(WHAT IS BEING ASKED)
From the entries below, determine the number of lines that contain "none". Give that number by itself.

*** Opening of DATA TO EXAMINE ***

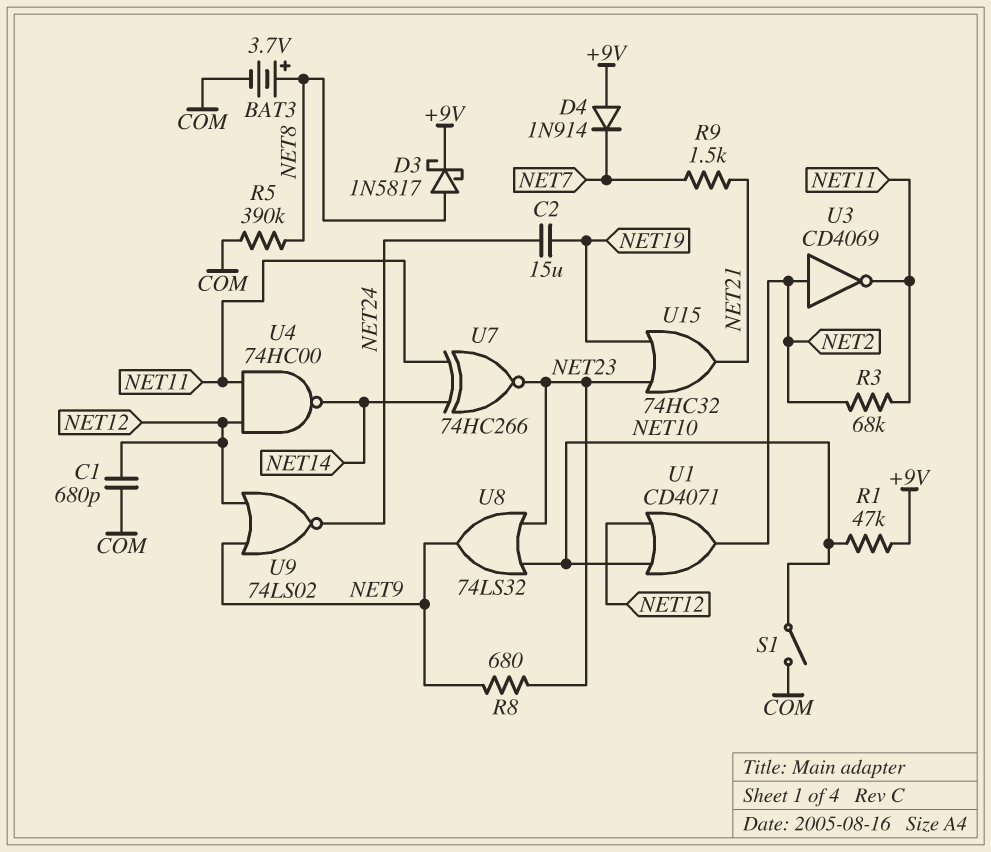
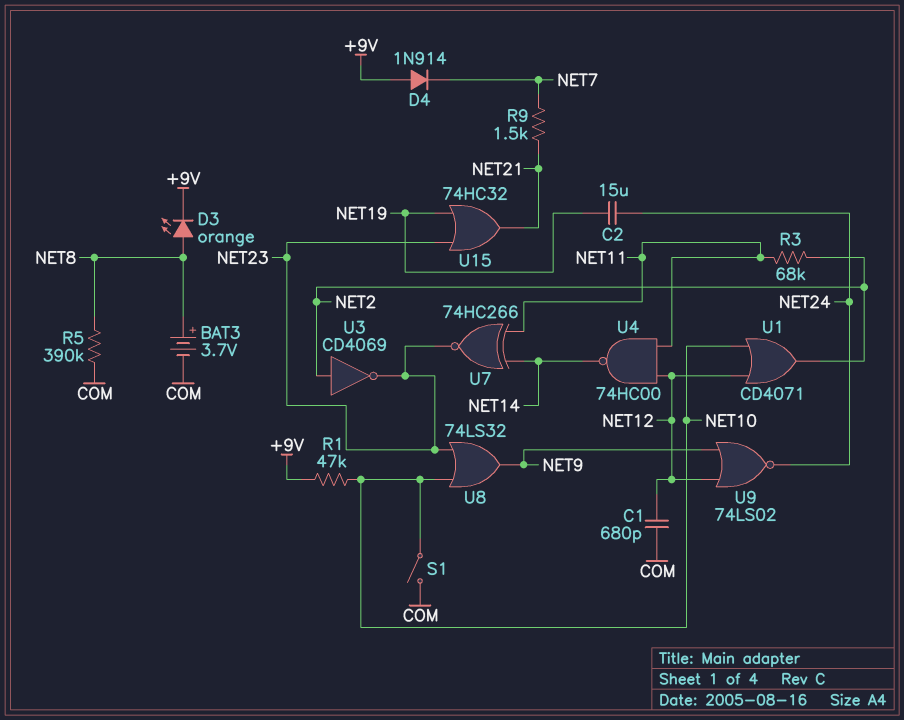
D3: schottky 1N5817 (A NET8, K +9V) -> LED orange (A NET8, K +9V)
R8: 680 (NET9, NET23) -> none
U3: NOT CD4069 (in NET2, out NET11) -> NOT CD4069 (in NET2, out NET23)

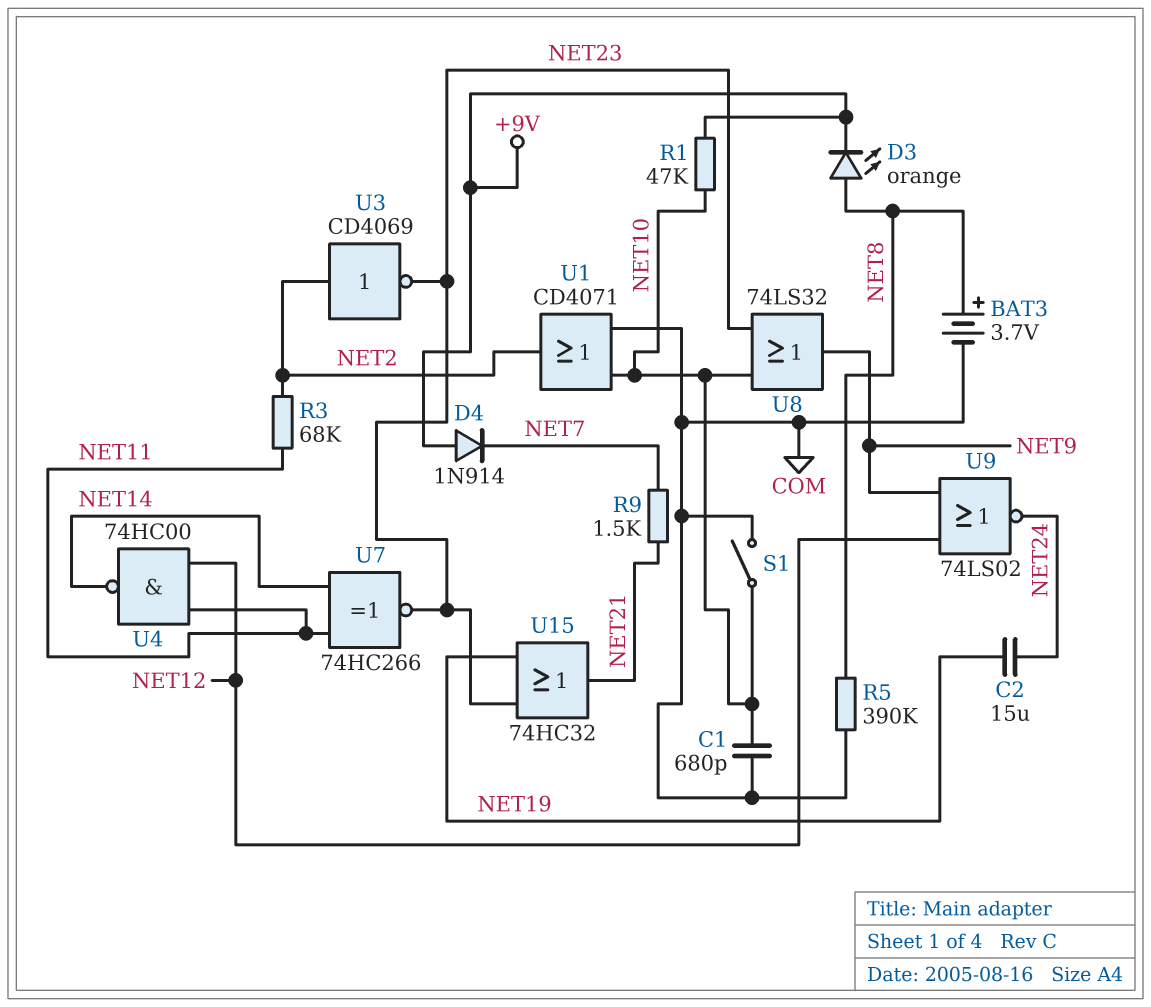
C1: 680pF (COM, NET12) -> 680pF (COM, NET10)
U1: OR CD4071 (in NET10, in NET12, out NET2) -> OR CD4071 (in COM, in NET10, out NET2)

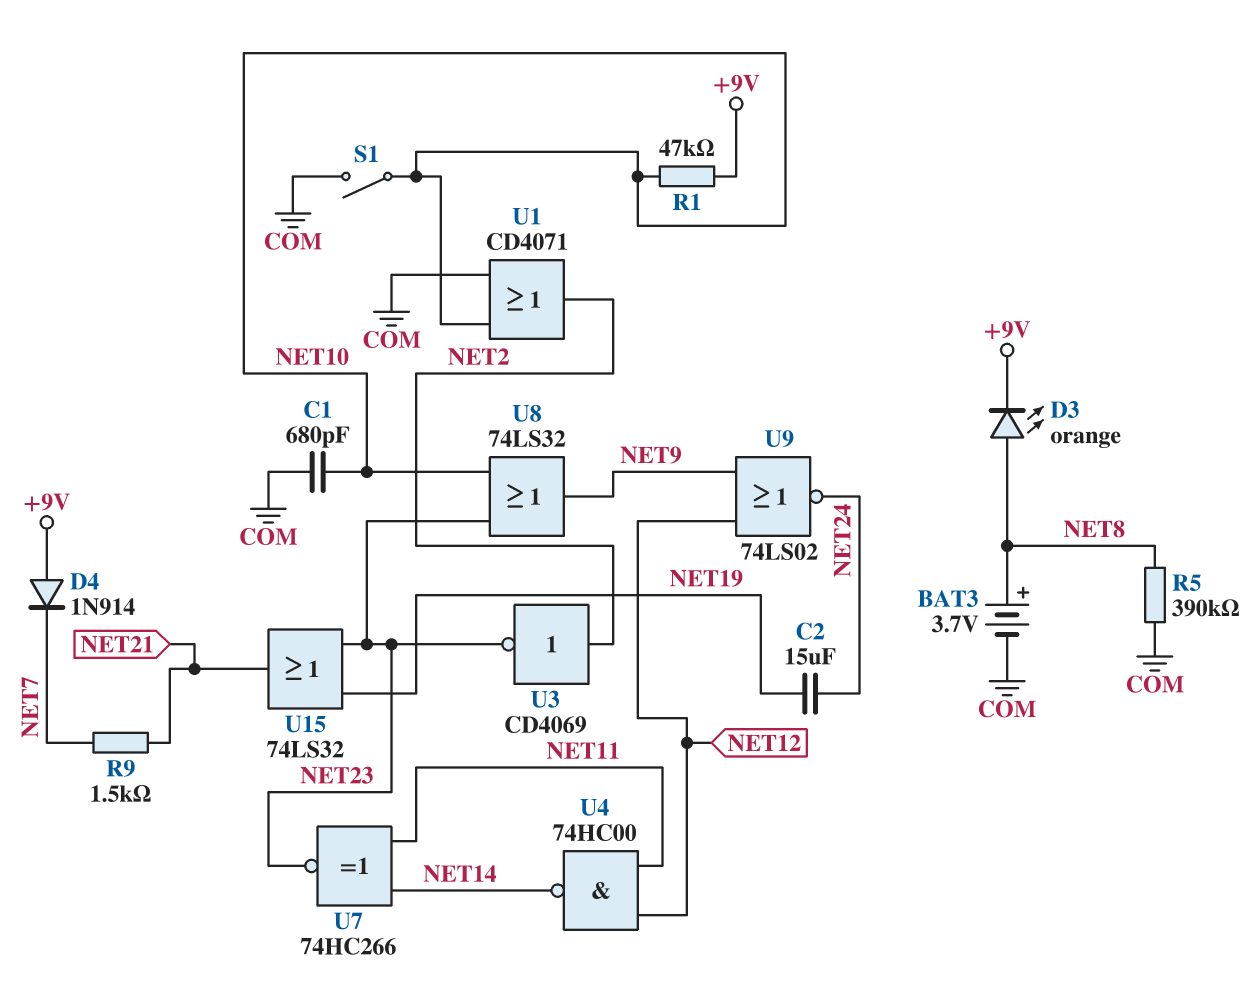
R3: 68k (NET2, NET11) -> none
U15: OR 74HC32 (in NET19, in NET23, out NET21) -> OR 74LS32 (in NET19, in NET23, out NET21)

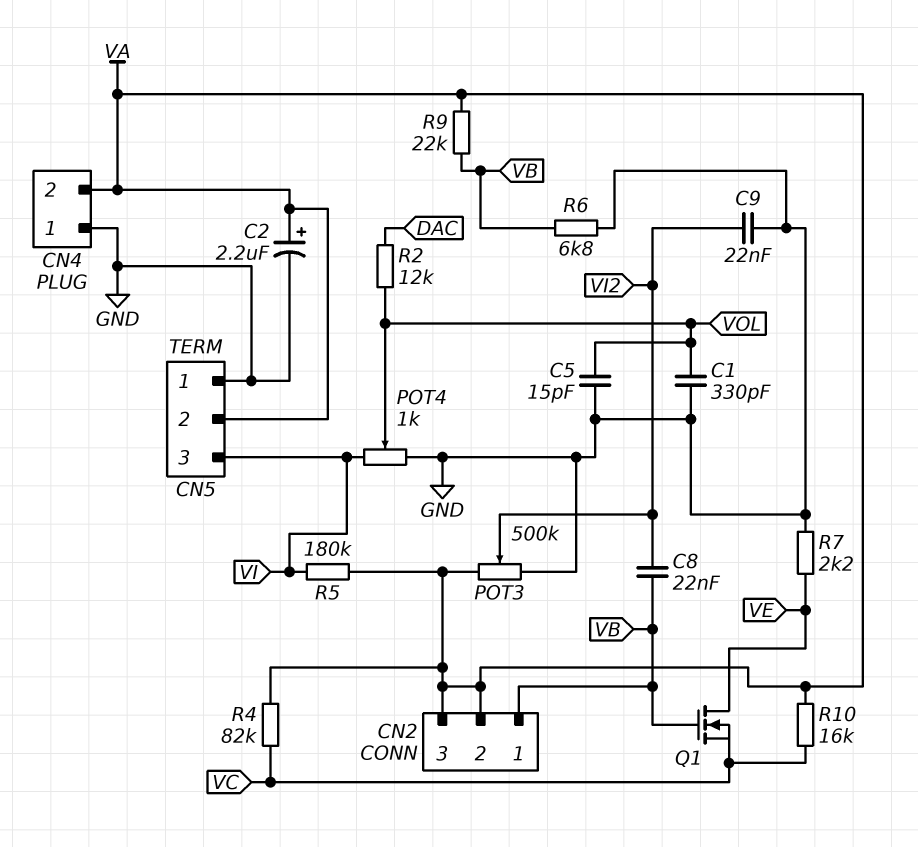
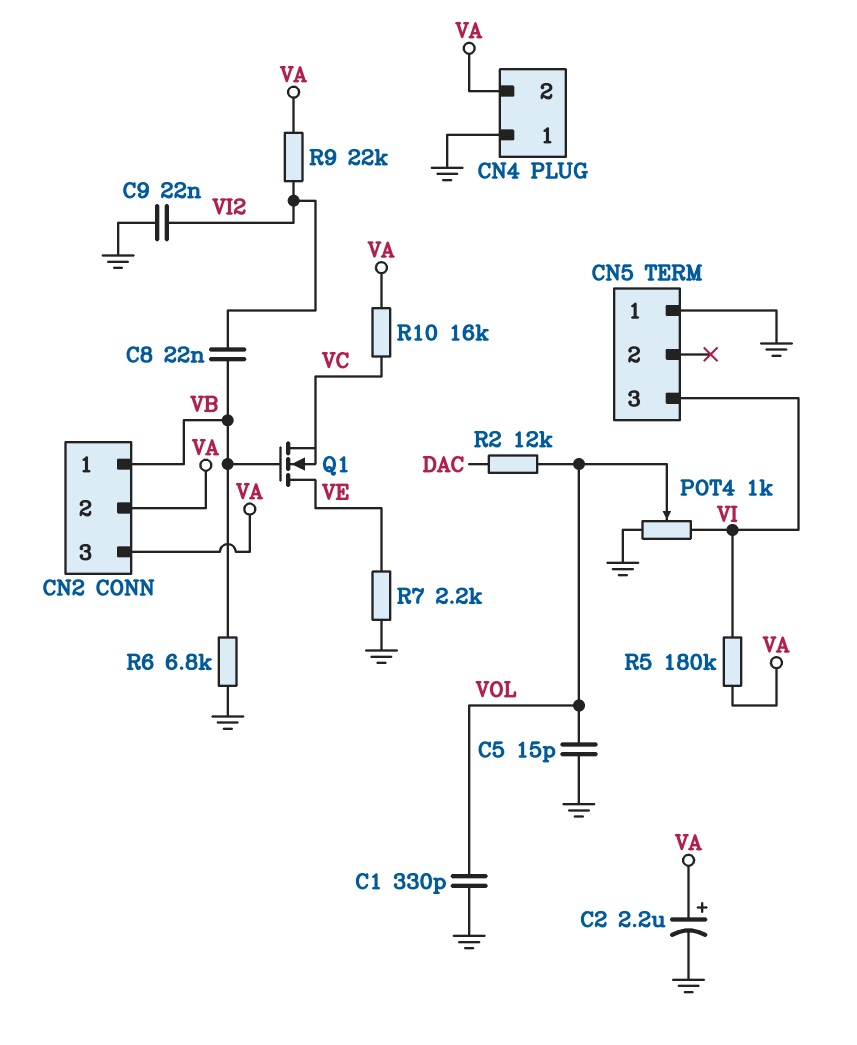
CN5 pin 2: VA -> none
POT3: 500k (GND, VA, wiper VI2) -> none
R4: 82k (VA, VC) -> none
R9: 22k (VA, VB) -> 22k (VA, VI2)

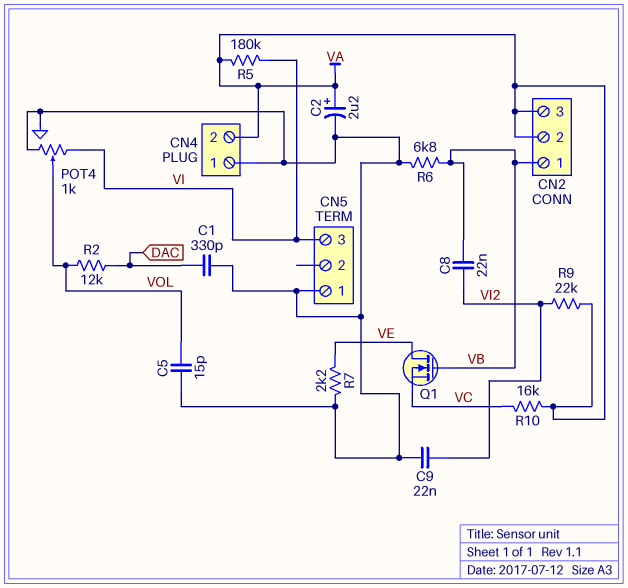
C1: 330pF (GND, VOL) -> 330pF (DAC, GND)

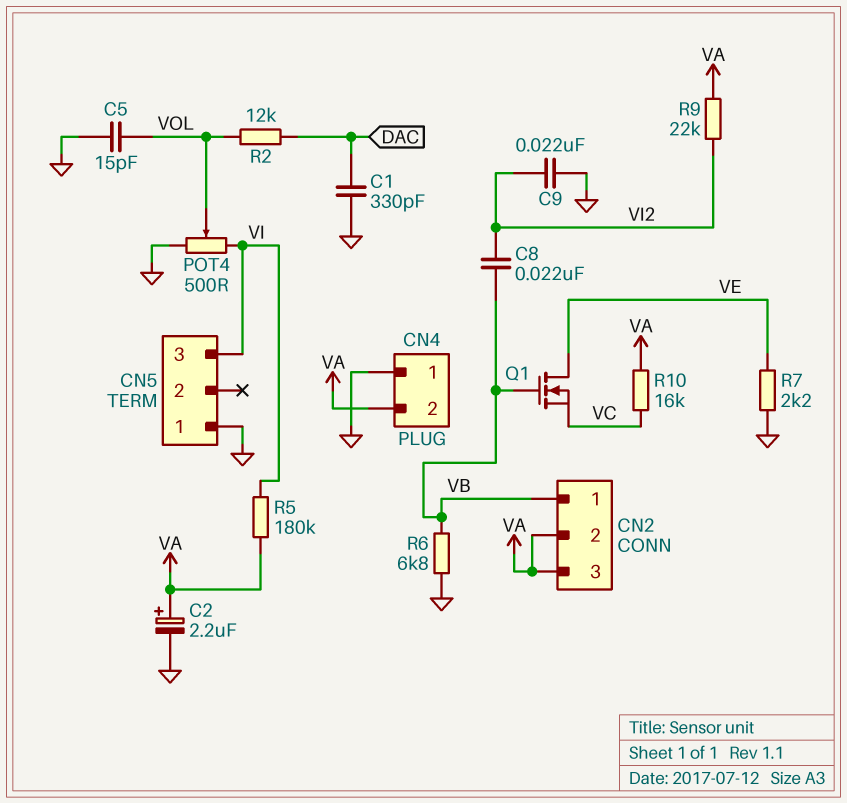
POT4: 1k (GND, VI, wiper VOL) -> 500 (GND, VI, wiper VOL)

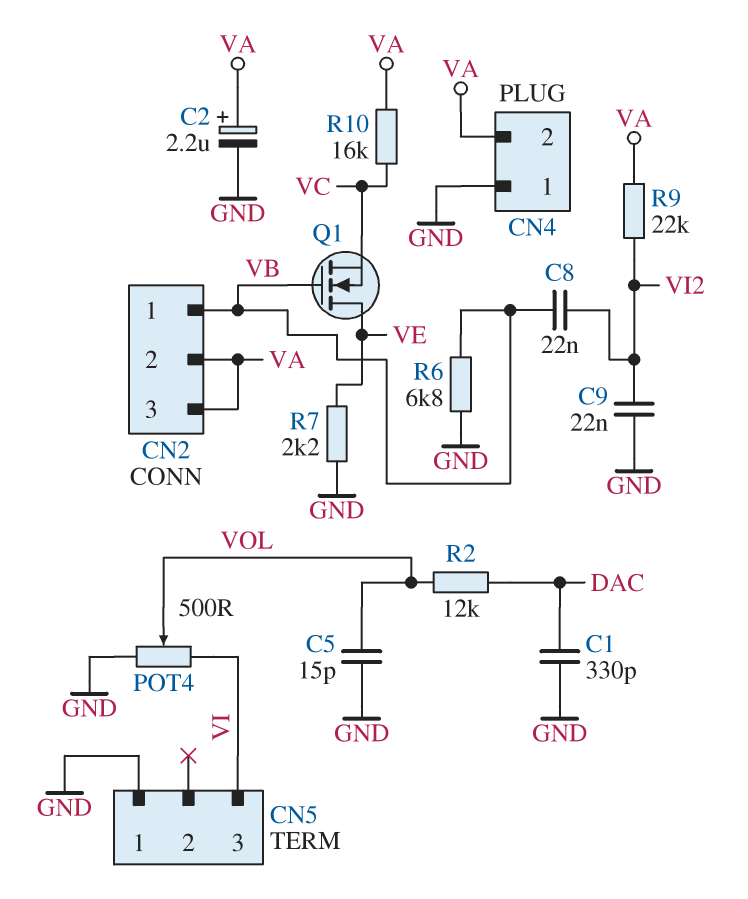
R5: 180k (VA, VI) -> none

*** Close of DATA TO EXAMINE ***

(ANSWER SECTION)
6